■ **What is being asked**: Look through the data below for the line with "[(566,125),(556,138),(566,148),(566,125)]" and the line with "[(164,183),(136,176),(129,208),(157,214),(164,183)]", then transcribe exactly from the first through the second, leaving out all pictures.

■ **Supplied data**:
- - -

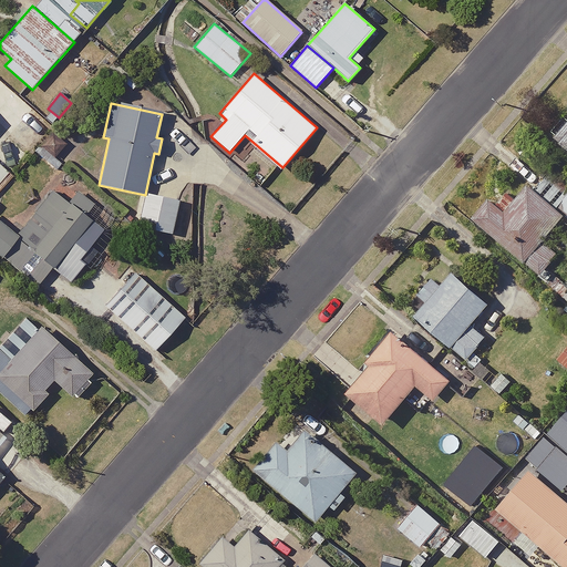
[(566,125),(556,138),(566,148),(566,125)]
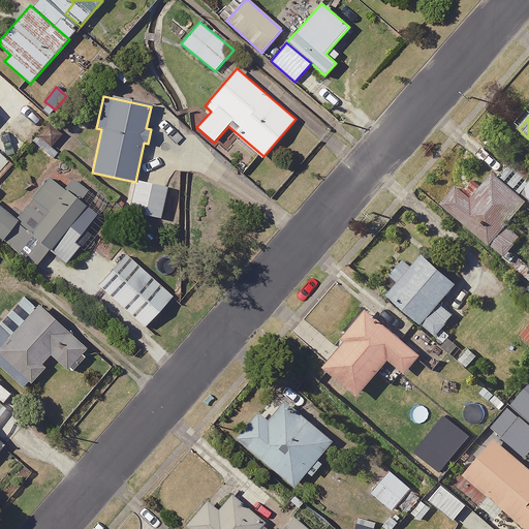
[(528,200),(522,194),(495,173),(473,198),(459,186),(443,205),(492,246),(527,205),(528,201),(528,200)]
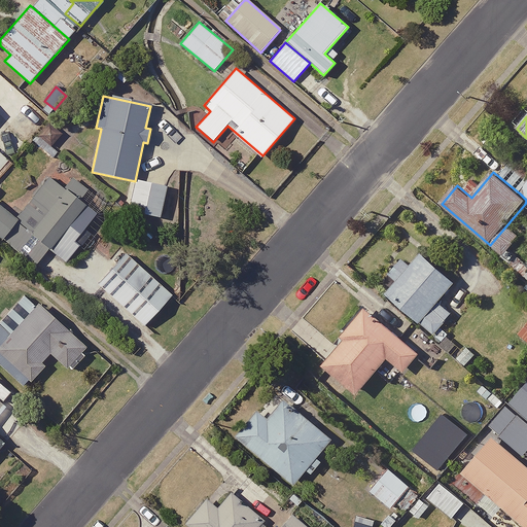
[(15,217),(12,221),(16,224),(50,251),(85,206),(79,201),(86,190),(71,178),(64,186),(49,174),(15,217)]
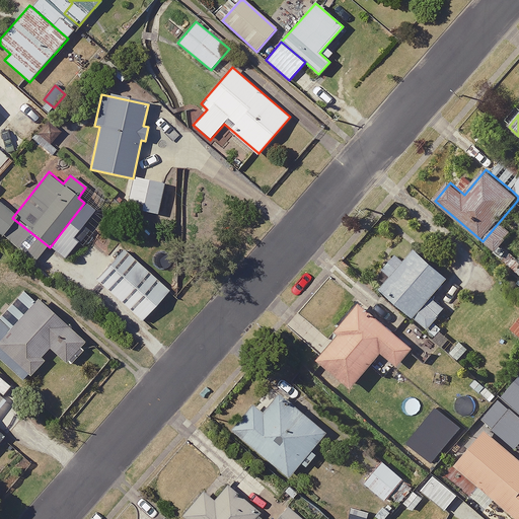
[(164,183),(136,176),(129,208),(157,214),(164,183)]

- - -

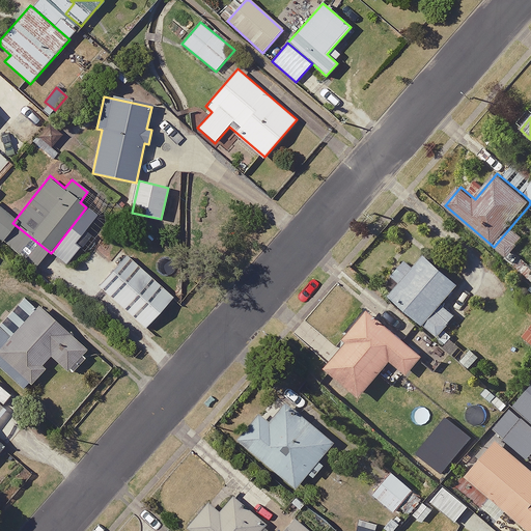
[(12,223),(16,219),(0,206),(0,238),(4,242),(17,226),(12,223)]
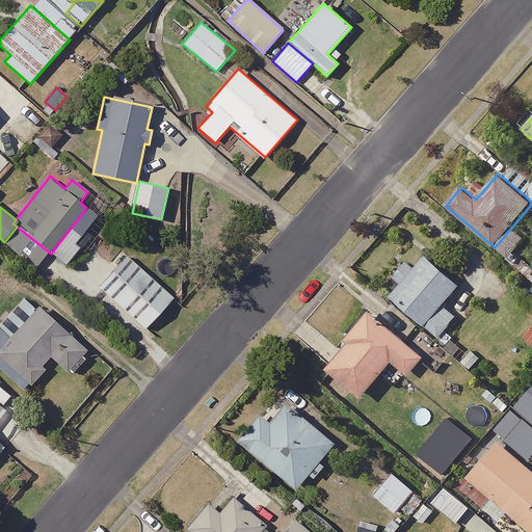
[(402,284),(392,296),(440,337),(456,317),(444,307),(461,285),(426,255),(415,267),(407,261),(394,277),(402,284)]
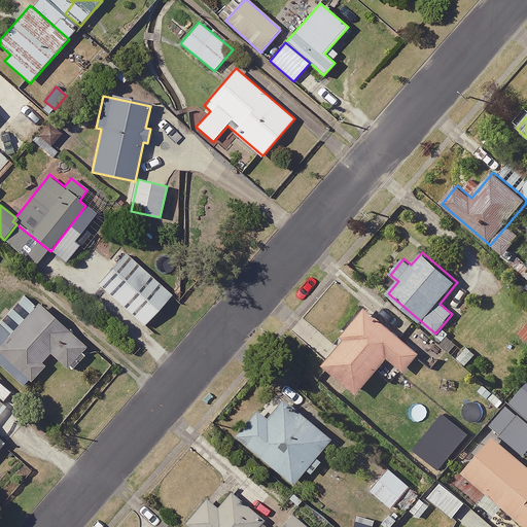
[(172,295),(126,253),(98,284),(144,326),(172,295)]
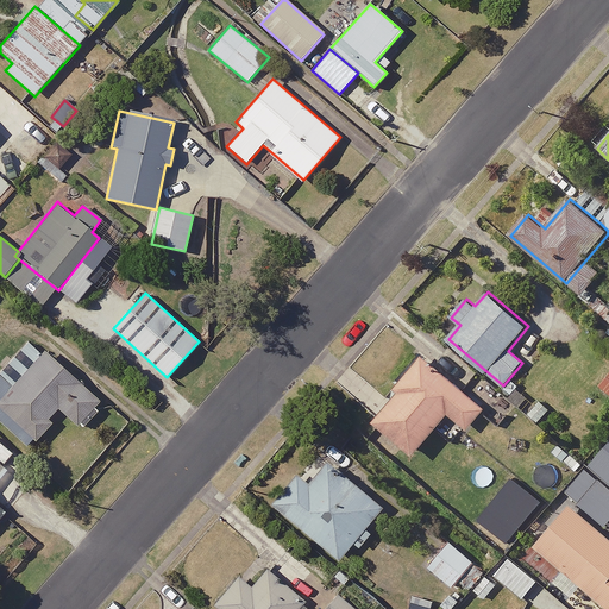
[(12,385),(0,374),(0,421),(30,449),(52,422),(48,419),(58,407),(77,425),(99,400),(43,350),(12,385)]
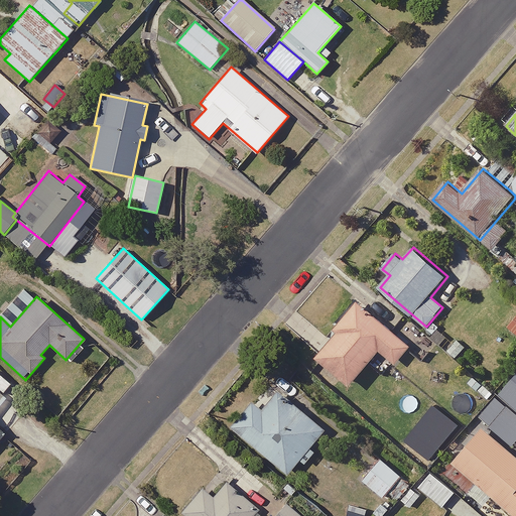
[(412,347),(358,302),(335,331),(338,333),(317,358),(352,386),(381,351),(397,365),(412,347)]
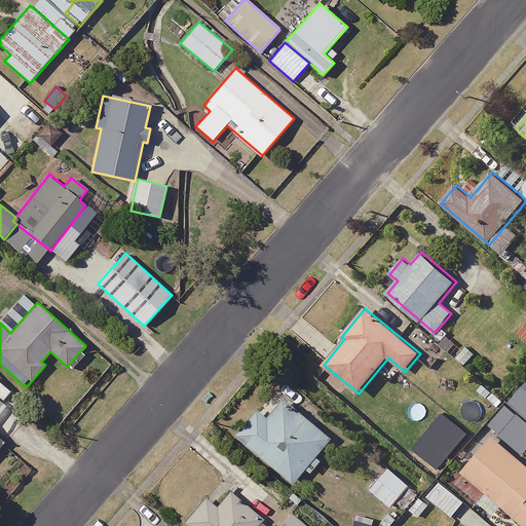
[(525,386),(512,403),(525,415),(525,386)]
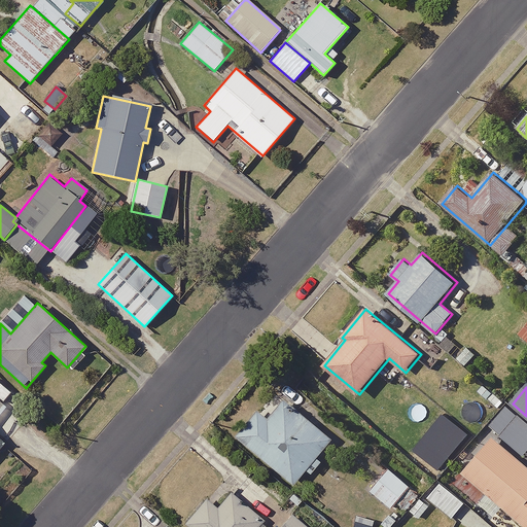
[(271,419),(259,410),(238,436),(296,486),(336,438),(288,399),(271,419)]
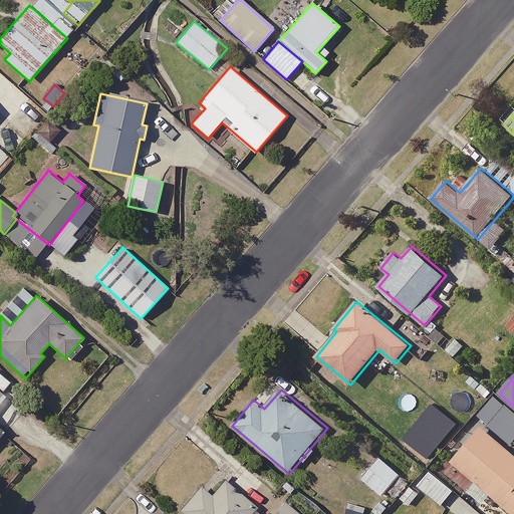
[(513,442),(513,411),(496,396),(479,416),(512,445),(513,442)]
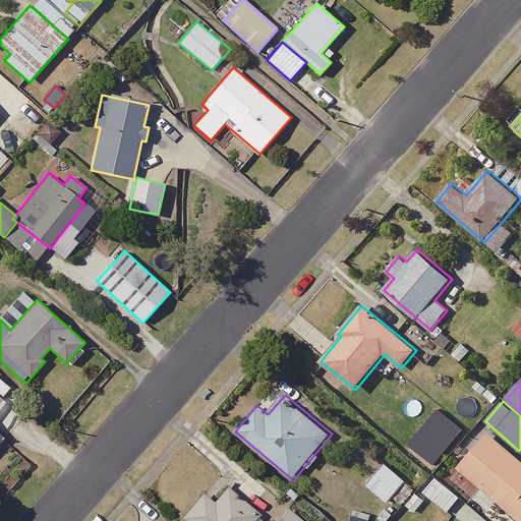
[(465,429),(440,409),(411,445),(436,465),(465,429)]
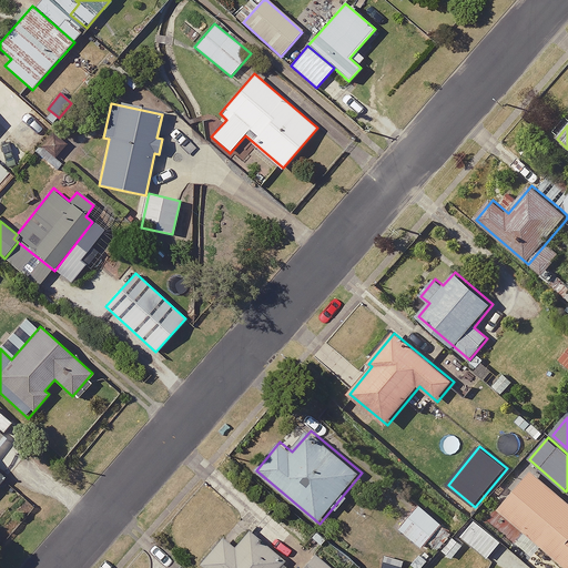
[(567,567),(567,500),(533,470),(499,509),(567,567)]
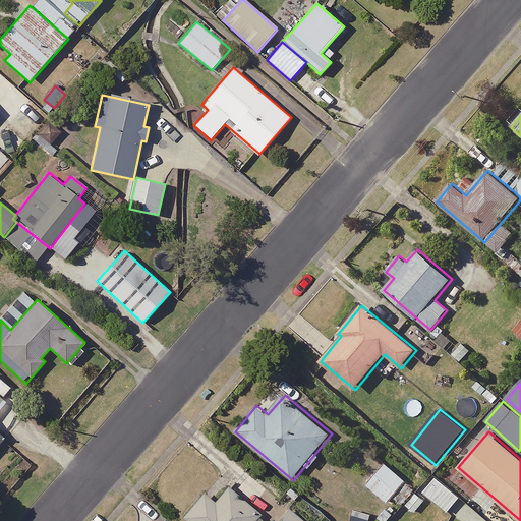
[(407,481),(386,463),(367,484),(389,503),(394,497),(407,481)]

- - -

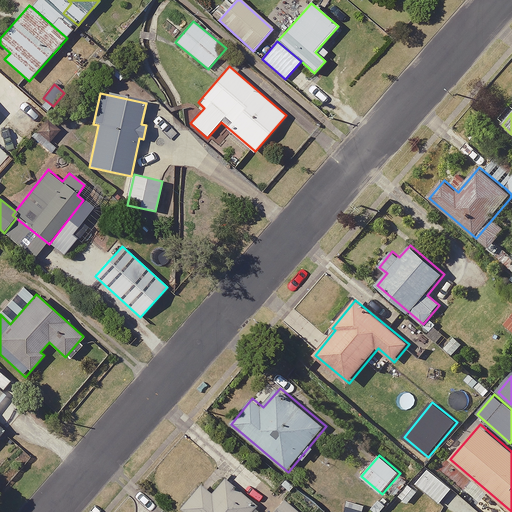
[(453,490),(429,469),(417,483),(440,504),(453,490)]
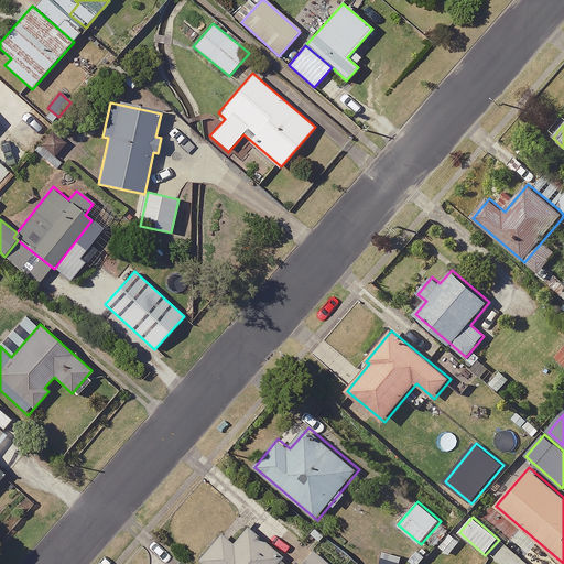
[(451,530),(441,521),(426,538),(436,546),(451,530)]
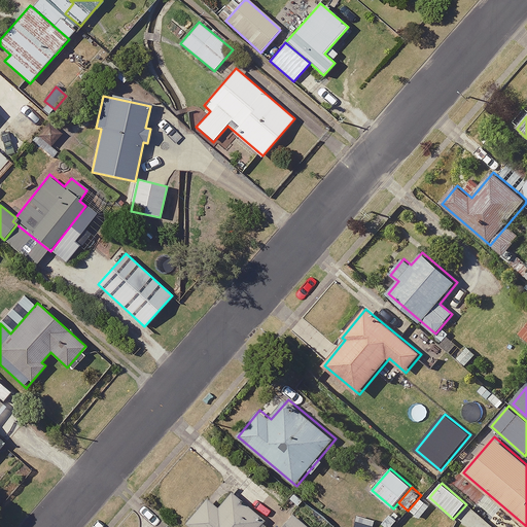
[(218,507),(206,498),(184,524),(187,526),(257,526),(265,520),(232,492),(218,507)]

- - -

■ **Problem solution**:
[(566,125),(556,138),(566,148),(566,125)]
[(528,200),(522,194),(495,173),(473,198),(459,186),(443,205),(492,246),(527,205),(528,201),(528,200)]
[(15,217),(12,221),(16,224),(50,251),(85,206),(79,201),(86,190),(71,178),(64,186),(49,174),(15,217)]
[(164,183),(136,176),(129,208),(157,214),(164,183)]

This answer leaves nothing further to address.